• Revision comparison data
[Start of Attachment]

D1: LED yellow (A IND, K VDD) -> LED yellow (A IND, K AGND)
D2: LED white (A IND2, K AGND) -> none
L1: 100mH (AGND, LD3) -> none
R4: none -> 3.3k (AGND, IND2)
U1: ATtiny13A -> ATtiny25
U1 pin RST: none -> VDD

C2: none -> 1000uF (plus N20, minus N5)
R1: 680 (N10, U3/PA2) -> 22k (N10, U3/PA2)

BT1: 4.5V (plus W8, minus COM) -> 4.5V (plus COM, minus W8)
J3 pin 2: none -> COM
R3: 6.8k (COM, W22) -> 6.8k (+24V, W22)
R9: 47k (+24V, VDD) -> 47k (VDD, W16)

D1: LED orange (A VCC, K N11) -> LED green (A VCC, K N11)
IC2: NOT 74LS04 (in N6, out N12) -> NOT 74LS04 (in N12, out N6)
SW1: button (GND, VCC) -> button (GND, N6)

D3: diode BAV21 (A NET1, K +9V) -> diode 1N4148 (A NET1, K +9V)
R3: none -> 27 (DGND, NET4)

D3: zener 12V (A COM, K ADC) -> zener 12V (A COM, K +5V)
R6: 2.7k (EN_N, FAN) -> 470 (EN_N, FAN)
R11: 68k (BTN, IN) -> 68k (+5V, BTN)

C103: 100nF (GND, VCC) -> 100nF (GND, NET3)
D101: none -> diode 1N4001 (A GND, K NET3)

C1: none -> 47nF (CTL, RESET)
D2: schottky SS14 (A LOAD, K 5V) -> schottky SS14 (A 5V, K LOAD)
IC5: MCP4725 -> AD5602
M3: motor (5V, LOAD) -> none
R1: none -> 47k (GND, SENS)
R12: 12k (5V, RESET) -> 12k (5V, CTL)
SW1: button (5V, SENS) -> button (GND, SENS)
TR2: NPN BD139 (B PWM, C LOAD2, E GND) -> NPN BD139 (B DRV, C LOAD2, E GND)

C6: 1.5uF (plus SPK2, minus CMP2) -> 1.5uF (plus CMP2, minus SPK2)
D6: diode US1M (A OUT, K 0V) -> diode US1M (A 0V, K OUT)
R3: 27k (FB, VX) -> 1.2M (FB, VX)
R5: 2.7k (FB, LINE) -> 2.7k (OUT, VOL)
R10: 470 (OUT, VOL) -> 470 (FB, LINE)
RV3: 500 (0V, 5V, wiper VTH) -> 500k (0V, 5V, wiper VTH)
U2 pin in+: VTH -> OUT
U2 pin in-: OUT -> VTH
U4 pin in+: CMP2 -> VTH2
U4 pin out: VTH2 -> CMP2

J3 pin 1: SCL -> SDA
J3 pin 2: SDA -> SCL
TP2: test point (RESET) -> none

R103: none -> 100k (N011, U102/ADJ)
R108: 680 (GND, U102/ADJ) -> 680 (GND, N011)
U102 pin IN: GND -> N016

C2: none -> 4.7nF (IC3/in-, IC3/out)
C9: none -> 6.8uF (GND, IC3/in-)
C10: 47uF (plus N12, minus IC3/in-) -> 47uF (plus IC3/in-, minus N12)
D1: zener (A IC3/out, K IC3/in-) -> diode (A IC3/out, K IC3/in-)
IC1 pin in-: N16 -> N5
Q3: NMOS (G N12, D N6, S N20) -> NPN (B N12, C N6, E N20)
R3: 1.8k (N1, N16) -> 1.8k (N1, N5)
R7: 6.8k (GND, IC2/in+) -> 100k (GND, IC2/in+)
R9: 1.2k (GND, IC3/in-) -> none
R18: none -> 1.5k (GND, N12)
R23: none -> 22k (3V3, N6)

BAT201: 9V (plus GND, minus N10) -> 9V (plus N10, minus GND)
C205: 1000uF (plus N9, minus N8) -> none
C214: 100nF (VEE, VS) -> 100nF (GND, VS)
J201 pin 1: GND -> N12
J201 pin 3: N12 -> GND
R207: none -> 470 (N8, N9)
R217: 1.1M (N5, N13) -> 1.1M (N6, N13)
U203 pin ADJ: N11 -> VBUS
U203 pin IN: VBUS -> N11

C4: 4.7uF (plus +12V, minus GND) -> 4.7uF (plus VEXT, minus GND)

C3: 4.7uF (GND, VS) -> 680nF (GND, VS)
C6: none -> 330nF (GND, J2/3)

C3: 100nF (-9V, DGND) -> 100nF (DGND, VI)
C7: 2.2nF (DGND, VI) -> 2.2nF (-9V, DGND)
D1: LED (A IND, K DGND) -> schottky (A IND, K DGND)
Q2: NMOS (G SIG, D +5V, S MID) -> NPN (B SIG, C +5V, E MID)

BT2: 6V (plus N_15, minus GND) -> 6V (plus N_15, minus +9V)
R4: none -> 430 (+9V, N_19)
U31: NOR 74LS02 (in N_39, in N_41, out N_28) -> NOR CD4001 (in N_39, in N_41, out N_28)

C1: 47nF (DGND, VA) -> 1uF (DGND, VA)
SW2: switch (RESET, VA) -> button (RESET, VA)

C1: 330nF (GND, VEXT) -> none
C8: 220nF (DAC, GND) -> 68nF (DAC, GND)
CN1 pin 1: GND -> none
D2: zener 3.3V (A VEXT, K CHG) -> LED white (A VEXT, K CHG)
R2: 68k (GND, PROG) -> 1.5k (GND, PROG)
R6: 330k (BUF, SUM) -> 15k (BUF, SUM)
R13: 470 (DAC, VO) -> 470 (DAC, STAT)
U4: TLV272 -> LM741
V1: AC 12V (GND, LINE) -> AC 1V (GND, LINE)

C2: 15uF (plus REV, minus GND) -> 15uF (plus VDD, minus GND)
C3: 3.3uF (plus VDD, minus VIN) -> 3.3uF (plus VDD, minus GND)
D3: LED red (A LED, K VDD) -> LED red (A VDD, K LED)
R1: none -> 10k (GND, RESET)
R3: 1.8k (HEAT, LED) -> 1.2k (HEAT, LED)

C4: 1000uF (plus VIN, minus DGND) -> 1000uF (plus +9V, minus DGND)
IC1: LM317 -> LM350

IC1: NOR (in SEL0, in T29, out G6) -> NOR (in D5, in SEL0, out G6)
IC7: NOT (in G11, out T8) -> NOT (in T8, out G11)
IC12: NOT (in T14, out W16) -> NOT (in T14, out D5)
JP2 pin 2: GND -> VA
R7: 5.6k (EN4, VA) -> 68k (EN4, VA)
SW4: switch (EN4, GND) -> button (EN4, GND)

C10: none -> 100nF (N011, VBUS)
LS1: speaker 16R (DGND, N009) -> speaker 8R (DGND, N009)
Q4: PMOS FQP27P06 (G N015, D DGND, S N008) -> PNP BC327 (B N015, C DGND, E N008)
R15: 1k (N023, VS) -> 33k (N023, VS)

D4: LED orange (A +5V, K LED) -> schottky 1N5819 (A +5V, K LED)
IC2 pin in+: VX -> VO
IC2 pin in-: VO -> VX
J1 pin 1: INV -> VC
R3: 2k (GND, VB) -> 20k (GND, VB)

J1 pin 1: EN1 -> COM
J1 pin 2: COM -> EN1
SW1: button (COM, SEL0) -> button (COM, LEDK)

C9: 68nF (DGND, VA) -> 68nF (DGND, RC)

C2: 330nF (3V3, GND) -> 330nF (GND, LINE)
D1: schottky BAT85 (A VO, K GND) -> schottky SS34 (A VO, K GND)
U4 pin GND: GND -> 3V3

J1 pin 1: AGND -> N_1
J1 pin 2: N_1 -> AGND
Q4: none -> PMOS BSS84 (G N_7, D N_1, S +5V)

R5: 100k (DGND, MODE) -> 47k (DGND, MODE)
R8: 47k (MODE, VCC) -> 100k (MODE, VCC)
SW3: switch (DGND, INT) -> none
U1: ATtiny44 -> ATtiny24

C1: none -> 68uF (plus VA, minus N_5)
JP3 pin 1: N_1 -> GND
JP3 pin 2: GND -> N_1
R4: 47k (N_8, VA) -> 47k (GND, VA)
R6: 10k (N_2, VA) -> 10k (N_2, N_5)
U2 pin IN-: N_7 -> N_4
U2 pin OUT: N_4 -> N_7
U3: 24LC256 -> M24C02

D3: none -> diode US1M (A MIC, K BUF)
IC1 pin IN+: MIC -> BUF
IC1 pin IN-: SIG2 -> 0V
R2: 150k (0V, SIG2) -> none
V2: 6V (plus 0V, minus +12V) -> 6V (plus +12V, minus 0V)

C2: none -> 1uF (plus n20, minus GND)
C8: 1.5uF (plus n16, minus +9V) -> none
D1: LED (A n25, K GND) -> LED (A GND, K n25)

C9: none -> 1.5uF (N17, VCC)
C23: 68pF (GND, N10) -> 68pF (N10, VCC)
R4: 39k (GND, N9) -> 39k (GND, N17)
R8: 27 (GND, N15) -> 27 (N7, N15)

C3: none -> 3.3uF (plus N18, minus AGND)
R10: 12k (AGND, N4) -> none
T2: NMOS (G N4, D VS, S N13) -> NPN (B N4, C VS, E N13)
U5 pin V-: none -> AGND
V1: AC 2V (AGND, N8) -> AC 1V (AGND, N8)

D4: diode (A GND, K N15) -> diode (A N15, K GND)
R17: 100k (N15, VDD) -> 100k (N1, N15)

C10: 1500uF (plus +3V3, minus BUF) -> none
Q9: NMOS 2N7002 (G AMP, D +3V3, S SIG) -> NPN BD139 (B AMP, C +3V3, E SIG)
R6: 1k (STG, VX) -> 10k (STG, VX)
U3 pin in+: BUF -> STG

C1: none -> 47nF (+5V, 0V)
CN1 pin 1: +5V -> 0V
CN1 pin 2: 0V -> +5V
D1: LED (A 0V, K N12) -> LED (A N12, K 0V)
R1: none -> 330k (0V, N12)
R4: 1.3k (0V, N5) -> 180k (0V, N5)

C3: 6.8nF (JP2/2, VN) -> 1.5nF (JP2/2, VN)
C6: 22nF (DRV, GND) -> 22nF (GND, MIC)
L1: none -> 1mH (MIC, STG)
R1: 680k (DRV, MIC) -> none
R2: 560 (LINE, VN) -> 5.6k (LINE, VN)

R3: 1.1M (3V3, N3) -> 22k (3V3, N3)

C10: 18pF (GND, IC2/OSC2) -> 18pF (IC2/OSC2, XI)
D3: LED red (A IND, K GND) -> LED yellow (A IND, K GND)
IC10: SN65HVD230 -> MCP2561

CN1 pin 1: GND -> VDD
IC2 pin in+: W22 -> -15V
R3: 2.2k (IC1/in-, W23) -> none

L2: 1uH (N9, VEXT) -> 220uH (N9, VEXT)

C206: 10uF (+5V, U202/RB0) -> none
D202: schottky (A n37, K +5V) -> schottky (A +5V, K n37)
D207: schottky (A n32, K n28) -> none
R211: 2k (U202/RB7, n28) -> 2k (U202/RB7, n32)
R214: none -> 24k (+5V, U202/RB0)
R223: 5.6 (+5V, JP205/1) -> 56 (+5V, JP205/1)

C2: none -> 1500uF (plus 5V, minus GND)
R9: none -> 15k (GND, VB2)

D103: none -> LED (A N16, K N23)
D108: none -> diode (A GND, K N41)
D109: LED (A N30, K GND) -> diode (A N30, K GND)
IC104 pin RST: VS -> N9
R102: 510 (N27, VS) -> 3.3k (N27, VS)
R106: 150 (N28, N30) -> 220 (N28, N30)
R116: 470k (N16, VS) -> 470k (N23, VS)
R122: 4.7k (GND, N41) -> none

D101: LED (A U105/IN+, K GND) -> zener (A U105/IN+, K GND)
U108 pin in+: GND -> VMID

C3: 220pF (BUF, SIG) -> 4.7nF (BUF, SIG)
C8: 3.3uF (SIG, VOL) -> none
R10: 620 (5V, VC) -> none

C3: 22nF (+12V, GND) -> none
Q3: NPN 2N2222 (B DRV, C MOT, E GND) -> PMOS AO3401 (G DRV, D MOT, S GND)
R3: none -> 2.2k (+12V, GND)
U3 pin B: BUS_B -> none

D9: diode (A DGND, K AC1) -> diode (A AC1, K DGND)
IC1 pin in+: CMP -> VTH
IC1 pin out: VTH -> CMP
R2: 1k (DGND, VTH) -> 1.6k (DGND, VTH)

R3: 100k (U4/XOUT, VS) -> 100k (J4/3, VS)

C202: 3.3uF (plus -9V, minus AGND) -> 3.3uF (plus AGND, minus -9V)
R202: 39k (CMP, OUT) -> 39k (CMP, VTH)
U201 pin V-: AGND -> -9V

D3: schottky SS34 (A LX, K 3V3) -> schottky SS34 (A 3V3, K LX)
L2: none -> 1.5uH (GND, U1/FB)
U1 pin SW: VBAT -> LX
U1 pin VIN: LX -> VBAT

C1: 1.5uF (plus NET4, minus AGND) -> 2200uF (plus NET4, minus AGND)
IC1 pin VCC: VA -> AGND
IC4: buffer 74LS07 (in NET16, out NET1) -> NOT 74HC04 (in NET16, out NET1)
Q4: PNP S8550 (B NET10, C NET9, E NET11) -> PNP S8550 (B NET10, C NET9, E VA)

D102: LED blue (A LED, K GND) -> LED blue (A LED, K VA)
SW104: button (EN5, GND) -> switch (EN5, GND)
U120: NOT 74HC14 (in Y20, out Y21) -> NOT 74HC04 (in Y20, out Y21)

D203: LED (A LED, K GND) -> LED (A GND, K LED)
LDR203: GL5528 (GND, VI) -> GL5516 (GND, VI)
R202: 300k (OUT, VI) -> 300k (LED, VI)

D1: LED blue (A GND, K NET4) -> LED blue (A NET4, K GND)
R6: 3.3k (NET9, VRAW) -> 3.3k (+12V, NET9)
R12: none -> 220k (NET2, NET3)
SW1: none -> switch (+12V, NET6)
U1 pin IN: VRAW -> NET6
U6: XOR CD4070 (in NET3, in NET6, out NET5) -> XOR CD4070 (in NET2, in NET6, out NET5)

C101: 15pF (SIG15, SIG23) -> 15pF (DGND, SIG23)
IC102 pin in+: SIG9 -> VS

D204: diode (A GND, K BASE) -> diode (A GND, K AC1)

[End of Attachment]

• Required work
Return every line from the entries above that includes the word "MODE".

• Completed exercise
R5: 100k (DGND, MODE) -> 47k (DGND, MODE)
R8: 47k (MODE, VCC) -> 100k (MODE, VCC)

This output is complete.